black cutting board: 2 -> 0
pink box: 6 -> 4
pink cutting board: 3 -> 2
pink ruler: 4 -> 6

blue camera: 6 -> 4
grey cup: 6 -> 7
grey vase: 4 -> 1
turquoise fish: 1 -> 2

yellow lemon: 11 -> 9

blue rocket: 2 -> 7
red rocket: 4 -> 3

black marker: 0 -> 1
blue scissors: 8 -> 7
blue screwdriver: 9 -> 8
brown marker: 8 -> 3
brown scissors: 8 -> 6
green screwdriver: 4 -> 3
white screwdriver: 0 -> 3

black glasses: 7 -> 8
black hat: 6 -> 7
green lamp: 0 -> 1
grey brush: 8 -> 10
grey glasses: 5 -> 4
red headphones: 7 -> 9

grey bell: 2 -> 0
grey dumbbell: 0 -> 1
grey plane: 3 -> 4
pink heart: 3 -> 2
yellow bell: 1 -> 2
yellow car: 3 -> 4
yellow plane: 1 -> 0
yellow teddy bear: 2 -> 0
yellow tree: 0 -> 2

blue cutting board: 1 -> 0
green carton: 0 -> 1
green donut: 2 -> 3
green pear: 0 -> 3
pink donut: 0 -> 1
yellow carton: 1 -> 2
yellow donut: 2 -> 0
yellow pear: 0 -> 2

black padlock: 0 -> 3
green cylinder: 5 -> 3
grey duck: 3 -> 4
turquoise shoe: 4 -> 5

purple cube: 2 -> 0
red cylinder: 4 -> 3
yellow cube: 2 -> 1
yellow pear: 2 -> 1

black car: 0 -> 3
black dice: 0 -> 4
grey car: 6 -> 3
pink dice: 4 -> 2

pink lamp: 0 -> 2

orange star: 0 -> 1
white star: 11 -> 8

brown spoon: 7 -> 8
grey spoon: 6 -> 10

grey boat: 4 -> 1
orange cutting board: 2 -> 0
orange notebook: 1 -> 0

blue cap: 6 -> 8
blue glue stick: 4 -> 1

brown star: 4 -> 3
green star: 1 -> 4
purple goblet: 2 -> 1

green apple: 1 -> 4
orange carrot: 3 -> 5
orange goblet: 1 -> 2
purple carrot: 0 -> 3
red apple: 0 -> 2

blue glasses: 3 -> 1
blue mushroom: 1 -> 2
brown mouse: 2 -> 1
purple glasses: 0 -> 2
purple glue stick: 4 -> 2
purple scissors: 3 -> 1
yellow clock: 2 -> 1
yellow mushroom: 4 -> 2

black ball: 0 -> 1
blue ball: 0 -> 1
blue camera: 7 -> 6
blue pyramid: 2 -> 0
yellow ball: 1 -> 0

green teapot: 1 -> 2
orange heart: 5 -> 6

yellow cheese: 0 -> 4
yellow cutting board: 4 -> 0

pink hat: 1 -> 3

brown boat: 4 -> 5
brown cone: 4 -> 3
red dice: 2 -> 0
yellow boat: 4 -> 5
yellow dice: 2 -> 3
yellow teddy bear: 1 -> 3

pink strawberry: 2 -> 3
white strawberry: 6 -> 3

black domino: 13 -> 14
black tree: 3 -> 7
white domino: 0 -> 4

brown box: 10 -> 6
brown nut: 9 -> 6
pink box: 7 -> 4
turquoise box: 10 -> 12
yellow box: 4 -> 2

..............................

- [Aim of the exercise]: In the material above, show every line where the word "white" turns up.

- [Answer to the problem]:
white screwdriver: 0 -> 3
white star: 11 -> 8
white strawberry: 6 -> 3
white domino: 0 -> 4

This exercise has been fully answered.